Answer with one number only: how many lines in the material contain "none".
Segment Start: Supplied material
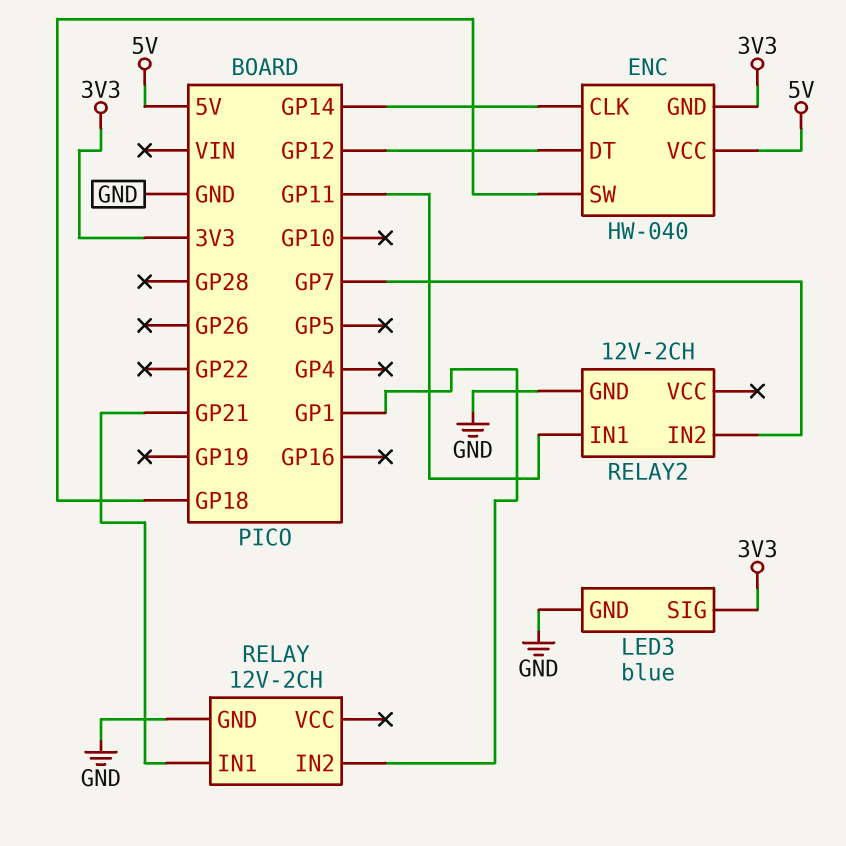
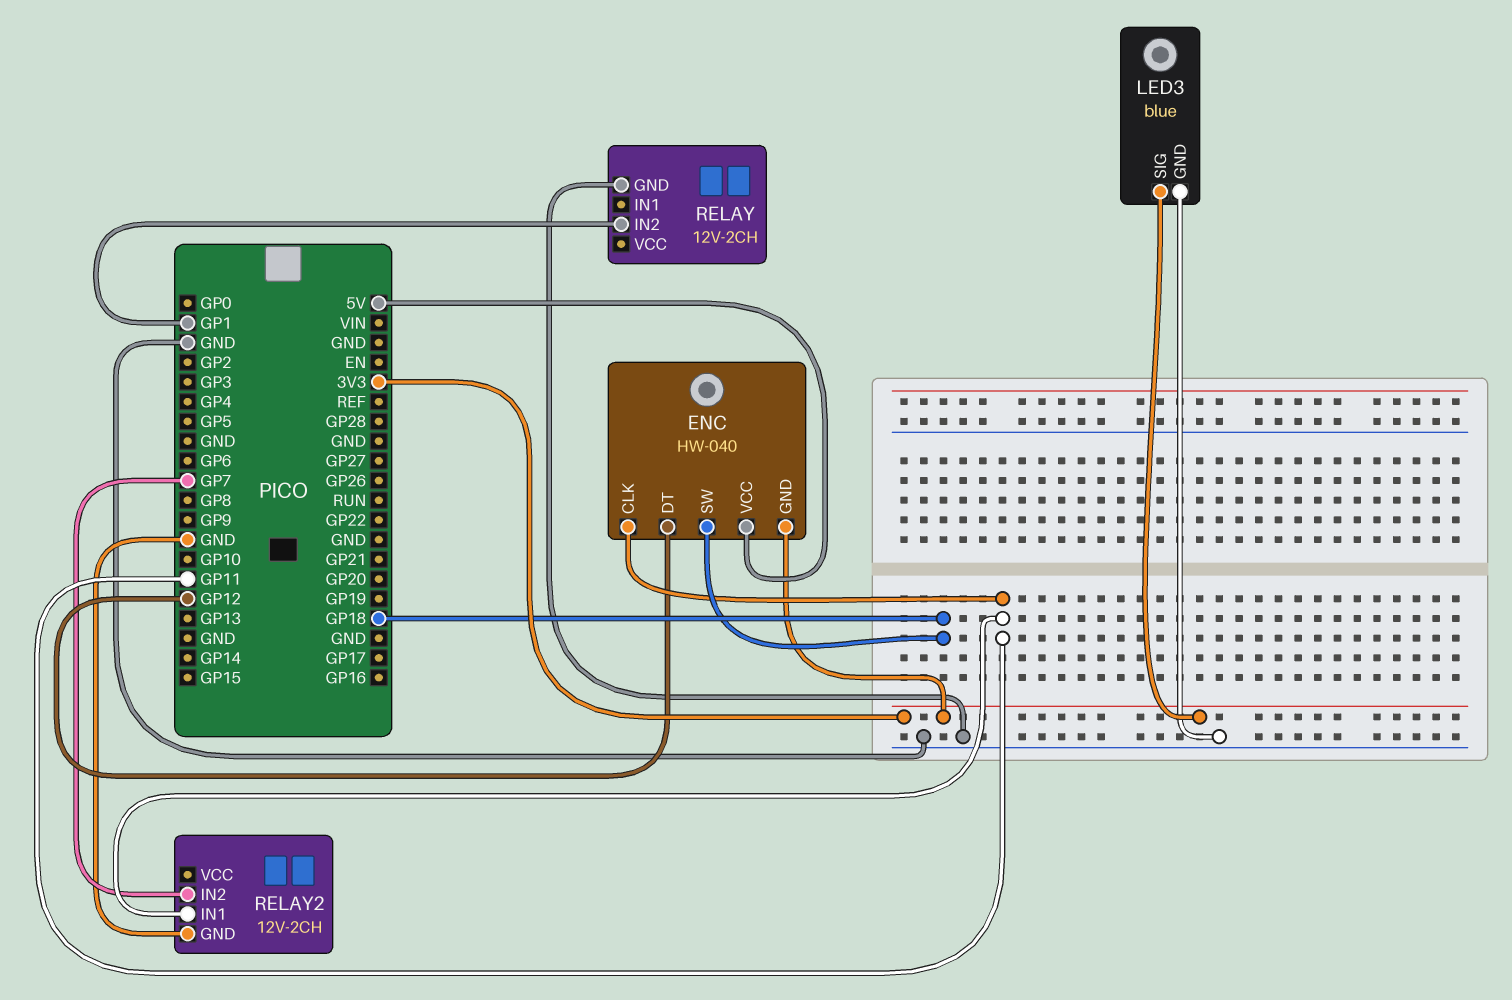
ENC pin CLK: GP14 -> GP11
RELAY pin IN1: GP21 -> none

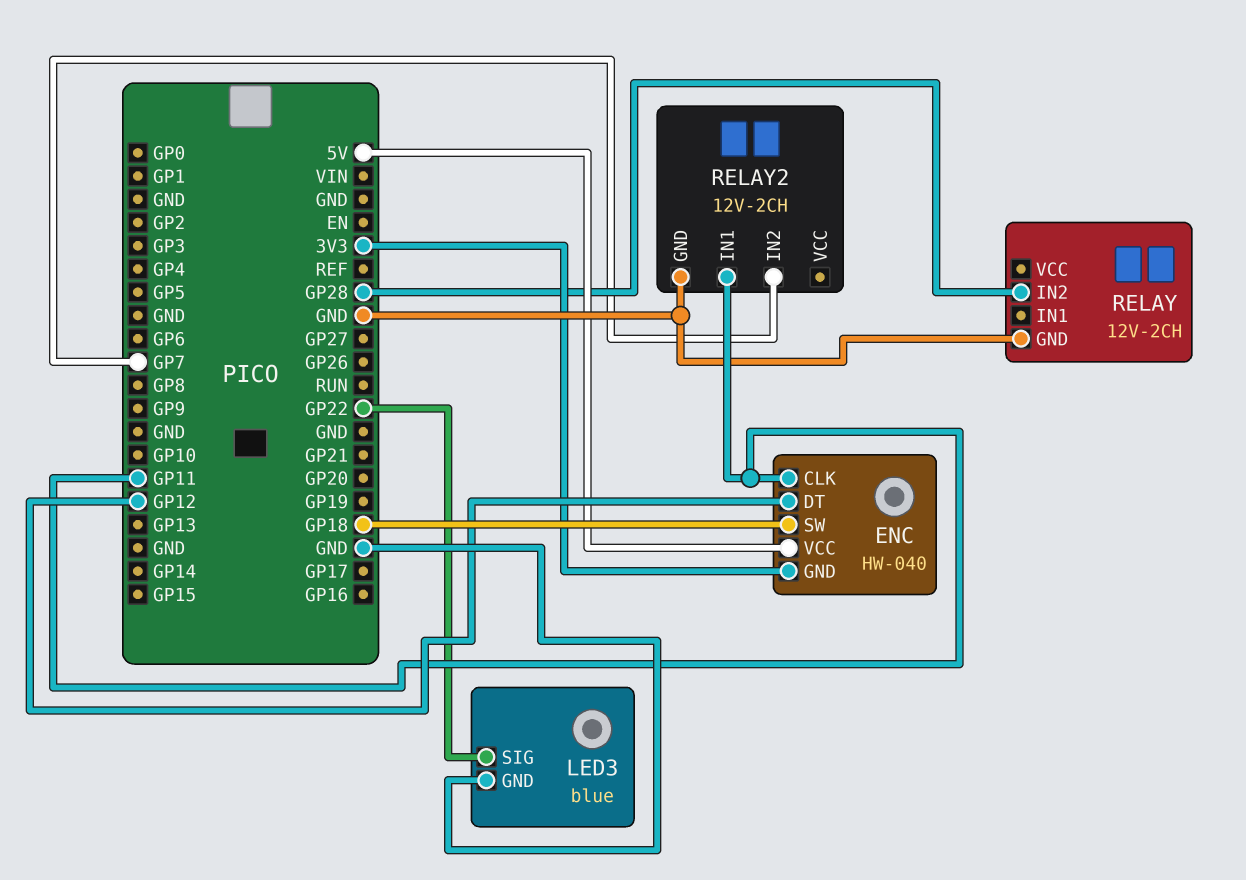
LED3 pin SIG: 3V3 -> GP22
RELAY pin IN2: GP1 -> GP28

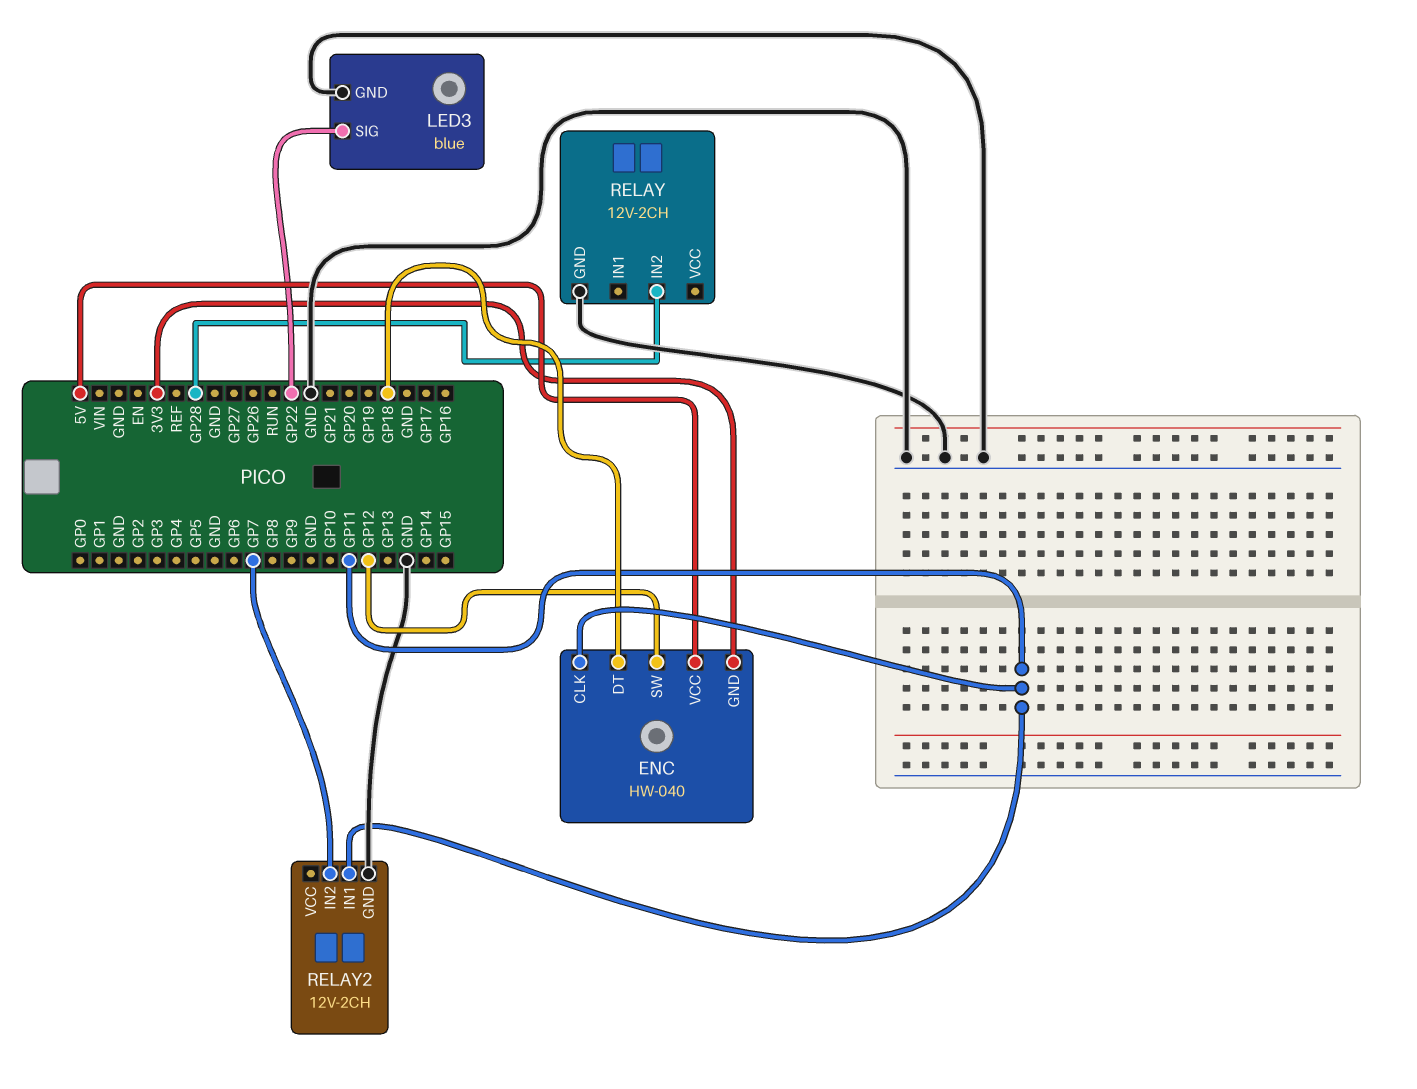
ENC pin DT: GP12 -> GP18
ENC pin SW: GP18 -> GP12

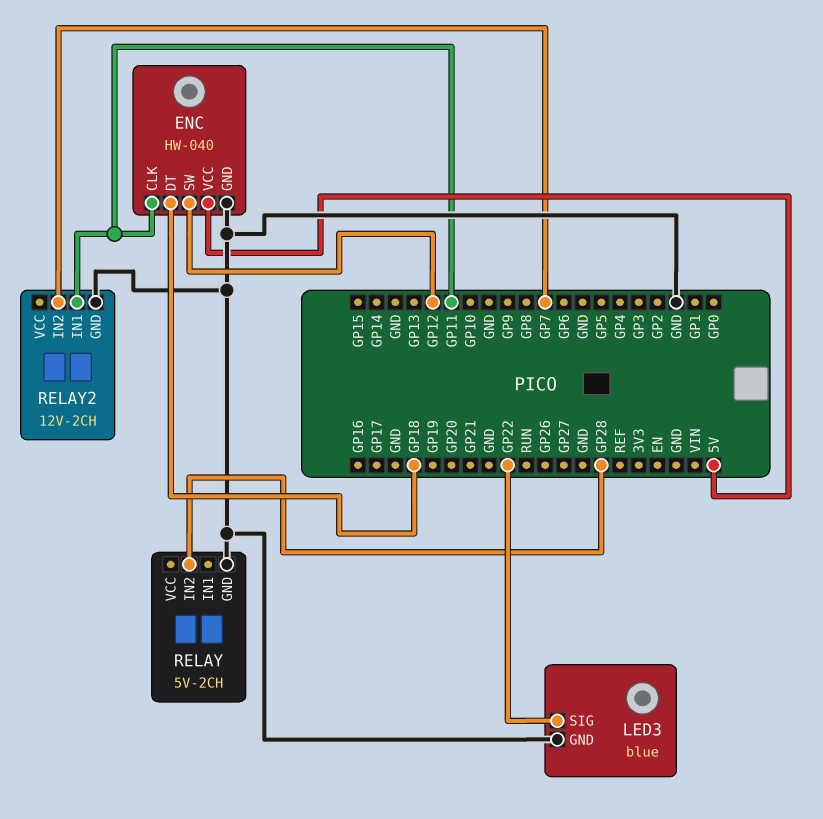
ENC pin GND: 3V3 -> GND
RELAY: 12V-2CH -> 5V-2CH

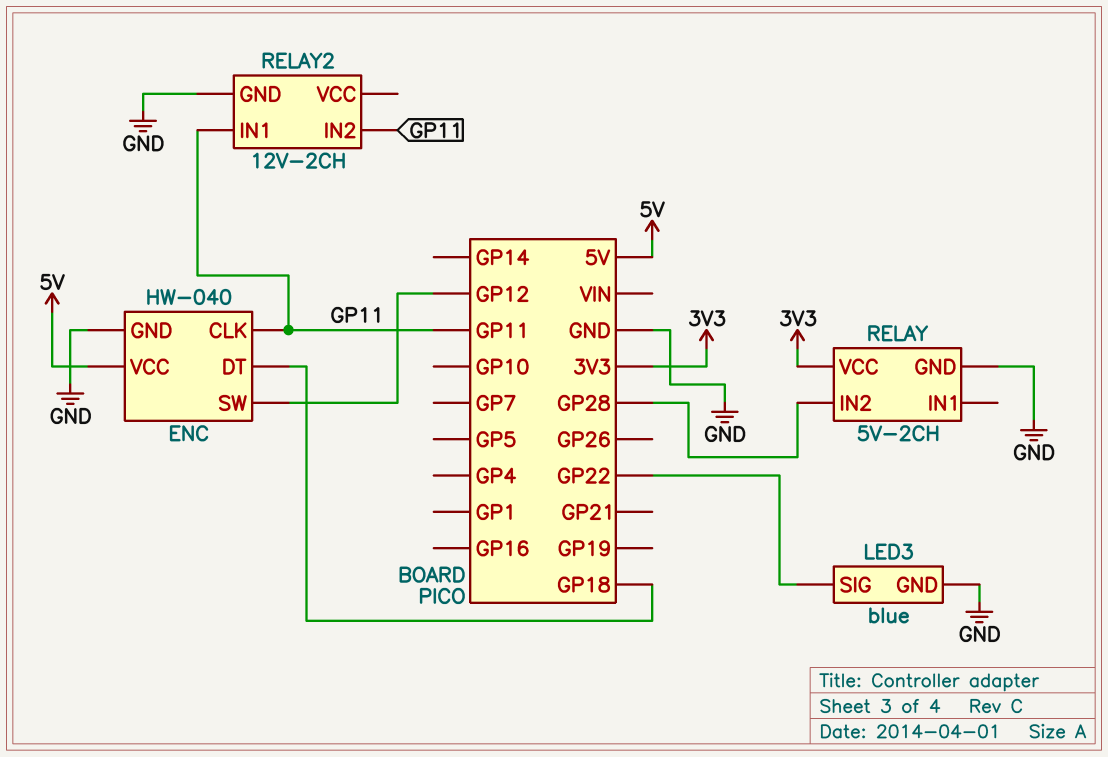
RELAY pin VCC: none -> 3V3
RELAY2 pin IN2: GP7 -> GP11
Segment End: Supplied material
[Solution to the problem] 2